What needs to be done:
With the pictures left out, write out the records verbatim.

Extracted records:
#####

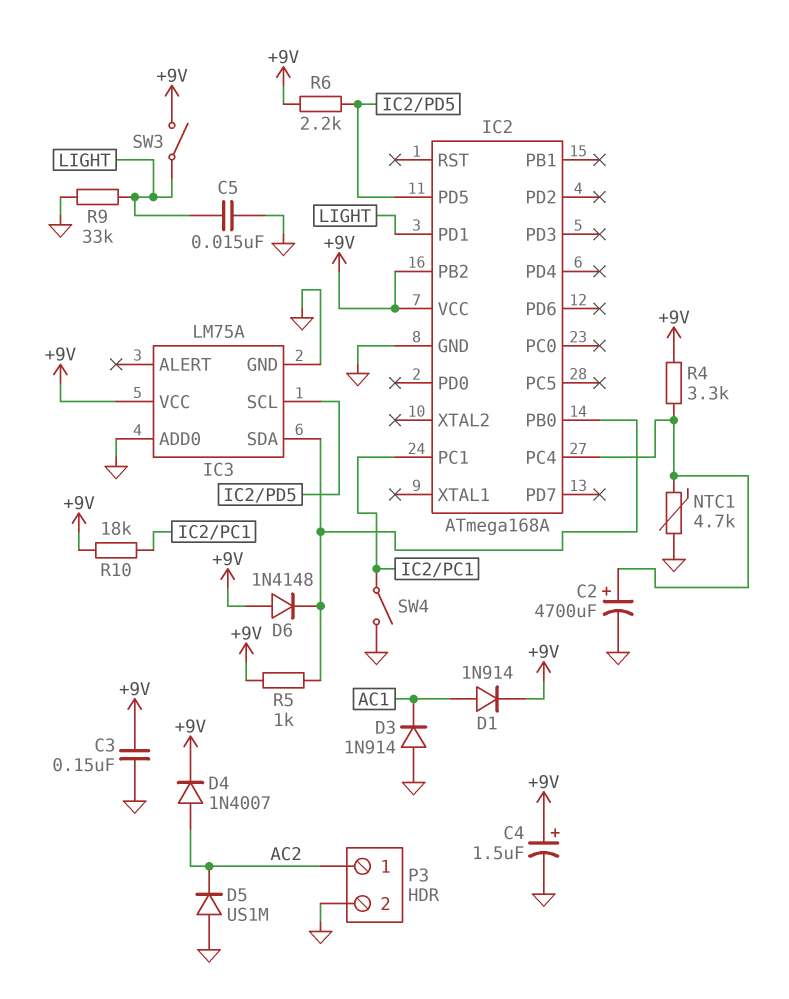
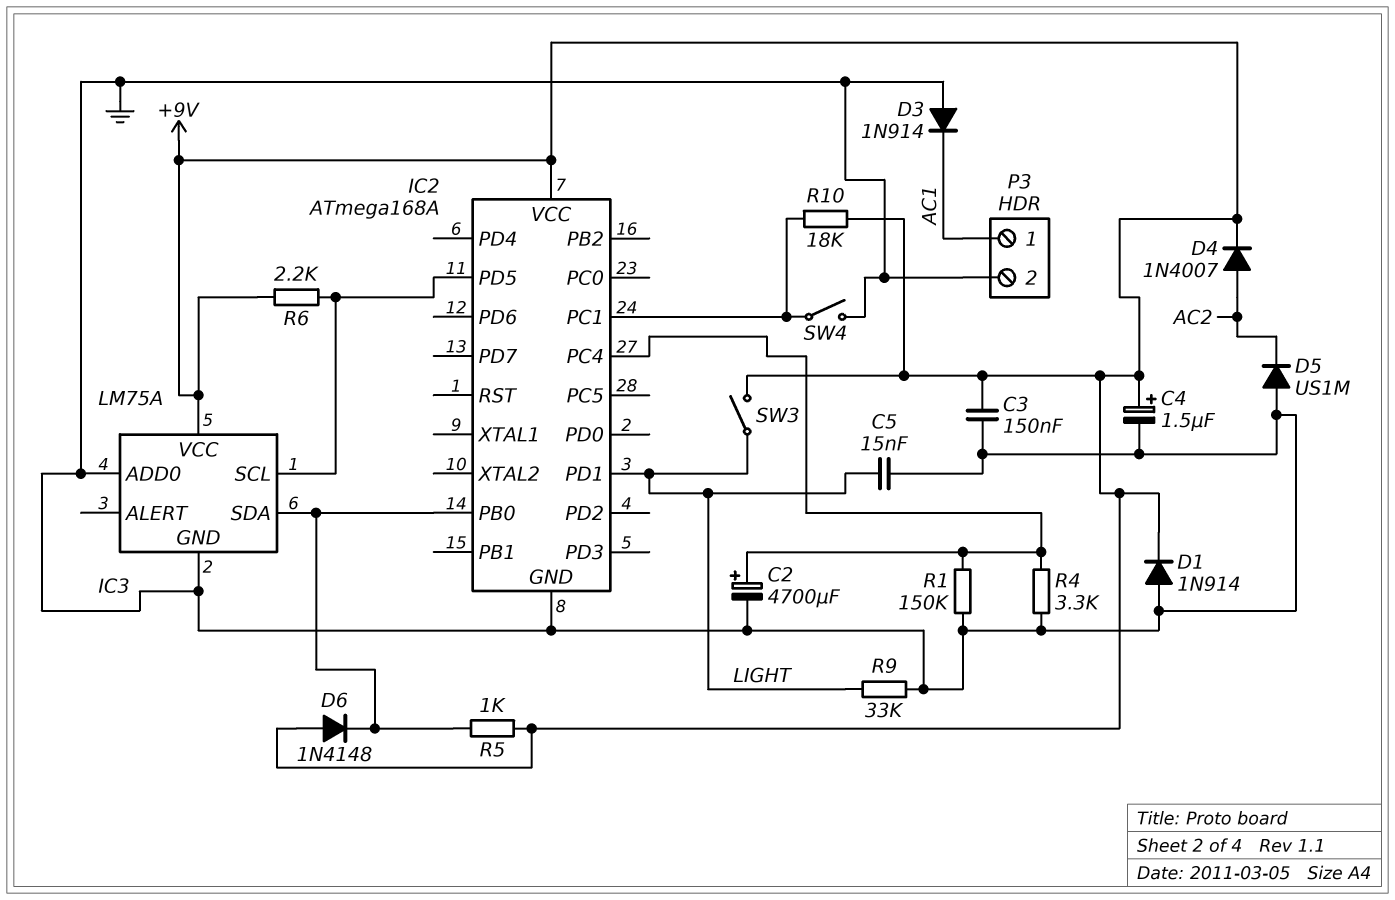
D1: diode 1N914 (A AC1, K +9V) -> diode 1N914 (A GND, K +9V)
IC2 pin PB2: +9V -> none
NTC1: 4.7k (GND, IC2/PC4) -> none
P3 pin 1: AC2 -> AC1
R1: none -> 150k (GND, IC2/PC4)
R4: 3.3k (+9V, IC2/PC4) -> 3.3k (GND, IC2/PC4)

#####

Exercise answer:
D1: diode 1N914 (A AC1, K +9V) -> diode 1N914 (A GND, K +9V)
IC2 pin PB2: +9V -> none
NTC1: 4.7k (GND, IC2/PC4) -> none
P3 pin 1: AC2 -> AC1
R1: none -> 150k (GND, IC2/PC4)
R4: 3.3k (+9V, IC2/PC4) -> 3.3k (GND, IC2/PC4)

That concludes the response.